__EXERCISE INSTRUCTIONS__: A word-for-word copy of the records is needed, with every picture left out.

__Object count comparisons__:
────────────────────────────────────────
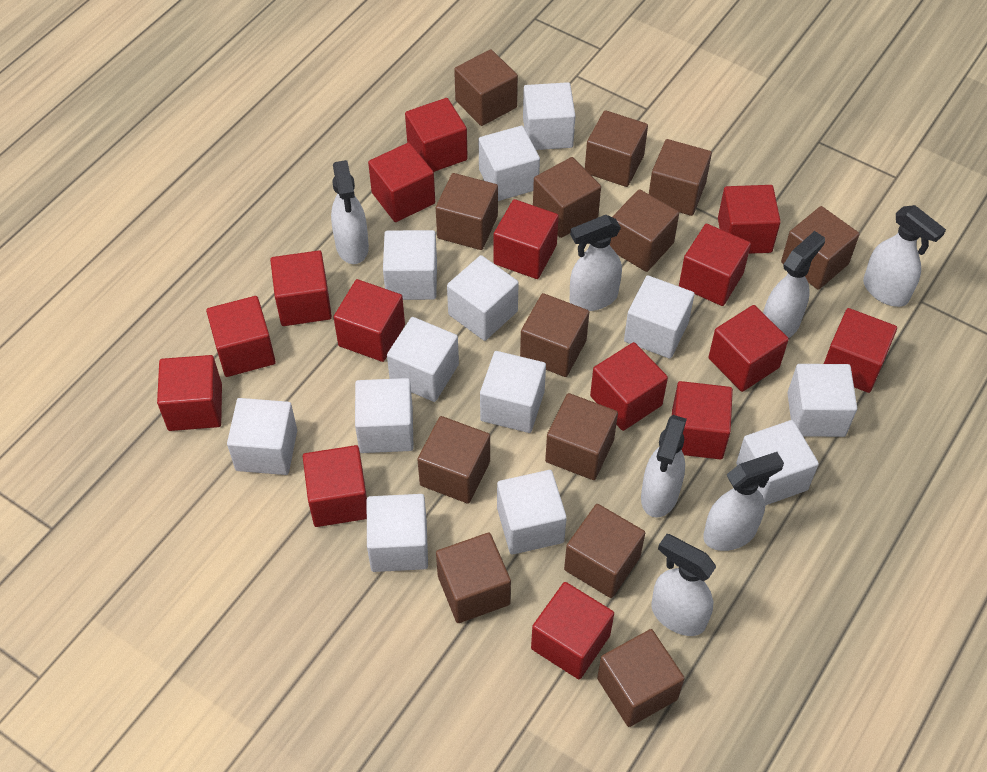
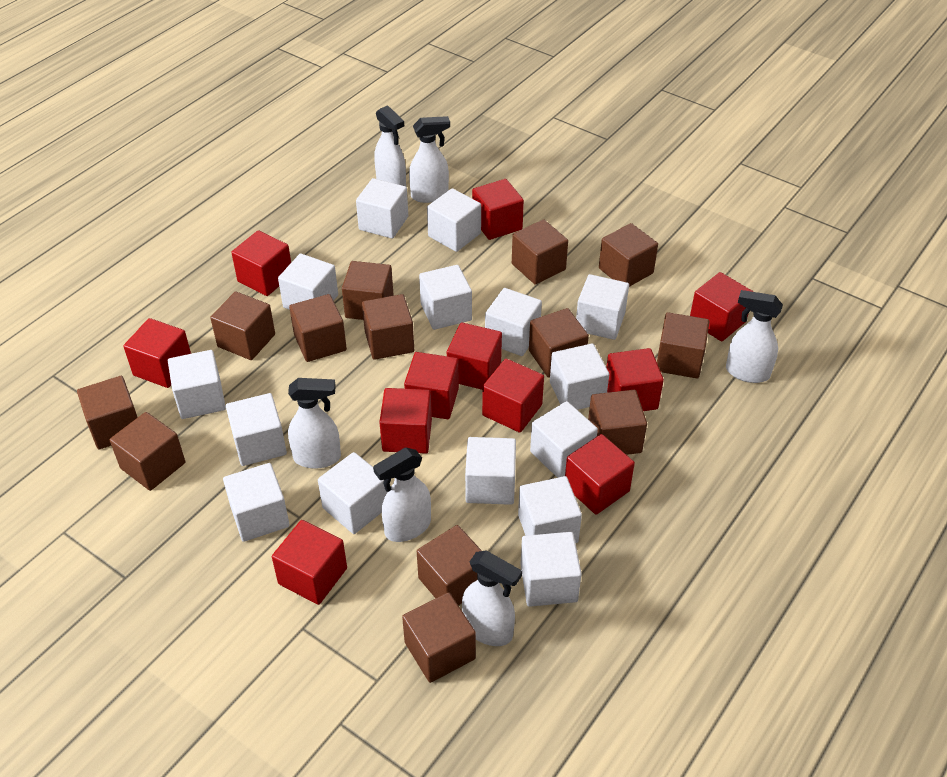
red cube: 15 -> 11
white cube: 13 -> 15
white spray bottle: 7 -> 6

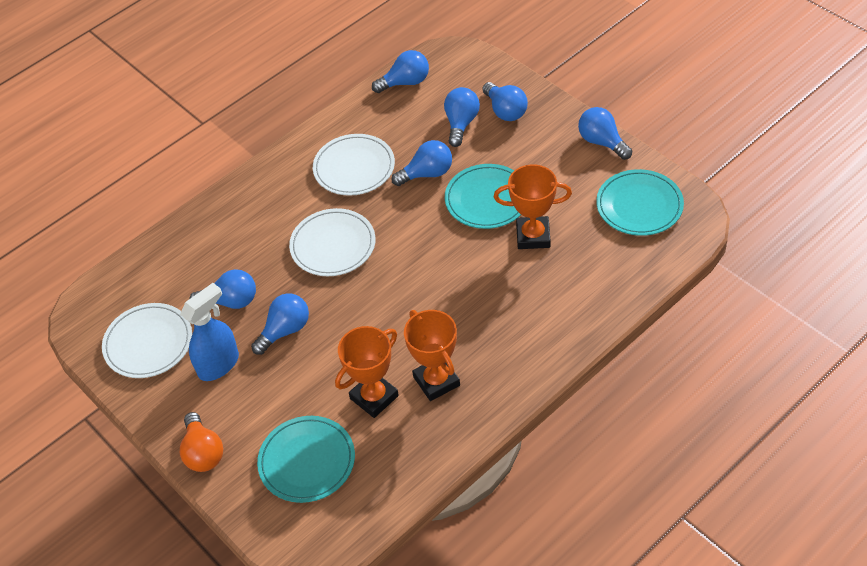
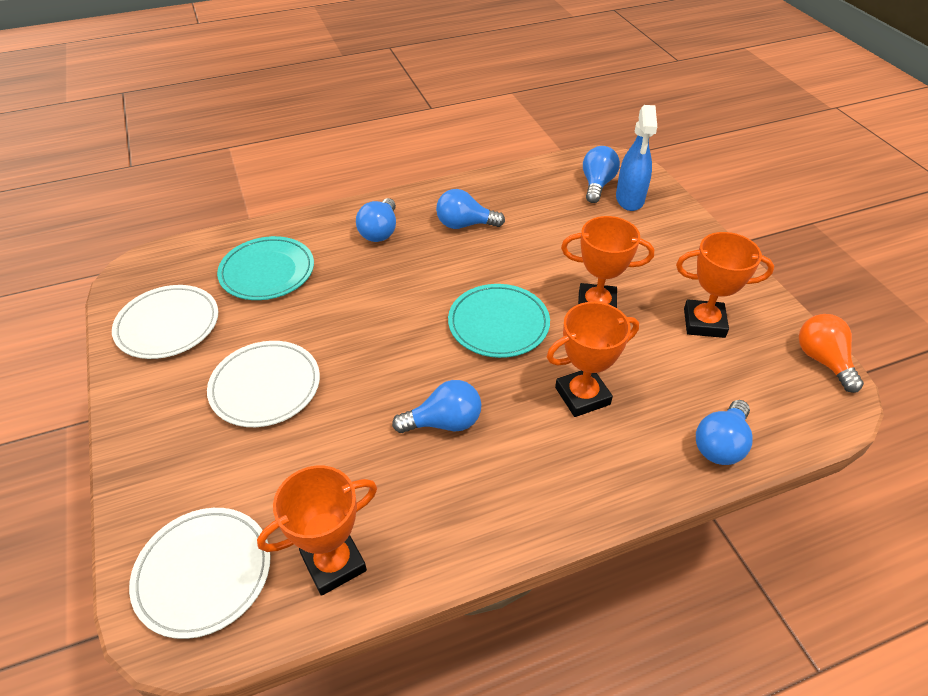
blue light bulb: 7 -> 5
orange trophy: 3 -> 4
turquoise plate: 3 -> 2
────────────────────────────────────────
__ANSWER BELOW__:
red cube: 15 -> 11
white cube: 13 -> 15
white spray bottle: 7 -> 6

blue light bulb: 7 -> 5
orange trophy: 3 -> 4
turquoise plate: 3 -> 2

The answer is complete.